Activity — Please give back word for word the lines of the material below between the line containing "black mouse: 1 -> 4" and the line containing "pink mouse: 0 -> 3", inclusive.

[Dataset entries]

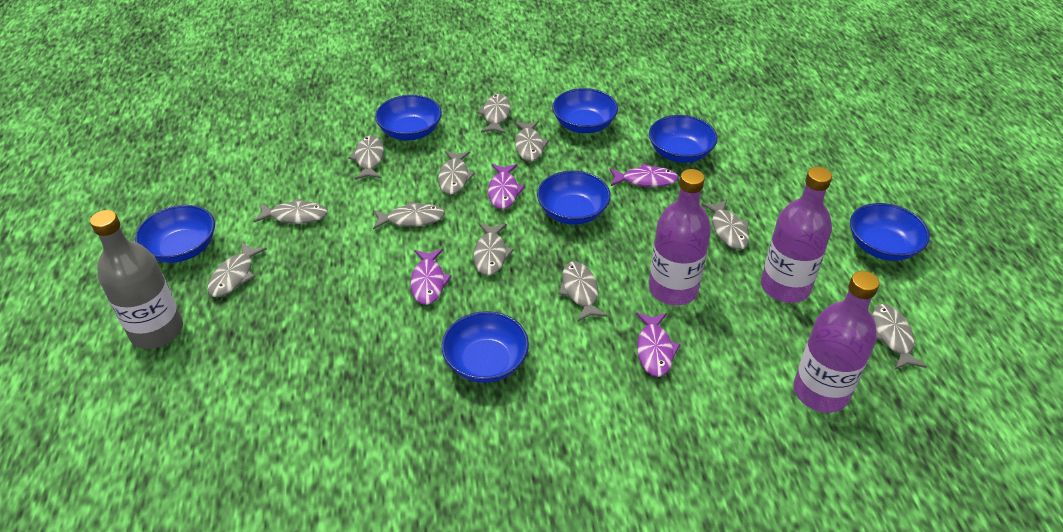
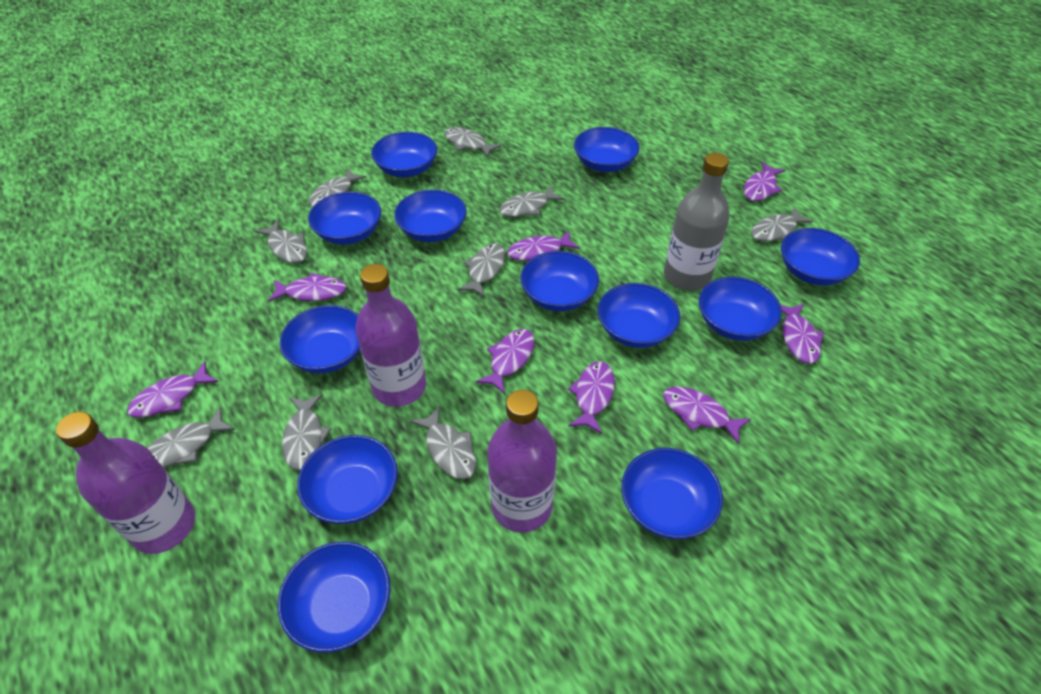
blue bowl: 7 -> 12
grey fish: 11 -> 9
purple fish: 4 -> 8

[/Dataset entries]
[Dataset entries]

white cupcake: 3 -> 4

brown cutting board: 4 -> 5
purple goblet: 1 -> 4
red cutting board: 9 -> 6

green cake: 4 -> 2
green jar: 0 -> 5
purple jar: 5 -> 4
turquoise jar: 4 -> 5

[/Dataset entries]
[Dataset entries]

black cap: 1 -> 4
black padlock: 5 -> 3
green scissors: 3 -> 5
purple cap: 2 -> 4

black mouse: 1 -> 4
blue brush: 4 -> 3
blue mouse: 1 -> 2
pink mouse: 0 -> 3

[/Dataset entries]

Finished task —
black mouse: 1 -> 4
blue brush: 4 -> 3
blue mouse: 1 -> 2
pink mouse: 0 -> 3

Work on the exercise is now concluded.